━━━ DATA ━━━

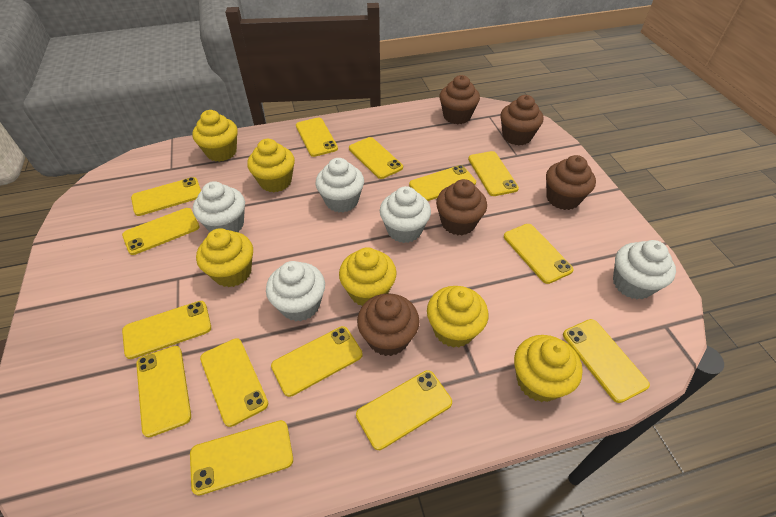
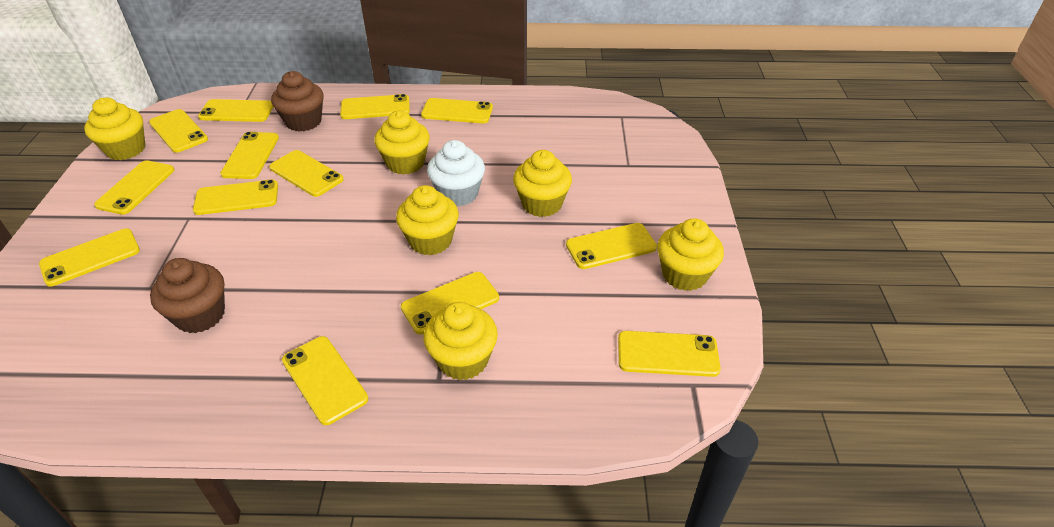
brown cupcake: 5 -> 2
white cupcake: 5 -> 1
yellow phone: 14 -> 13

━━━

WHAT YOU SHOULD DO => The expected result is the material restated word for word, minus any picture.

RESULT FOR THIS TASK =>
brown cupcake: 5 -> 2
white cupcake: 5 -> 1
yellow phone: 14 -> 13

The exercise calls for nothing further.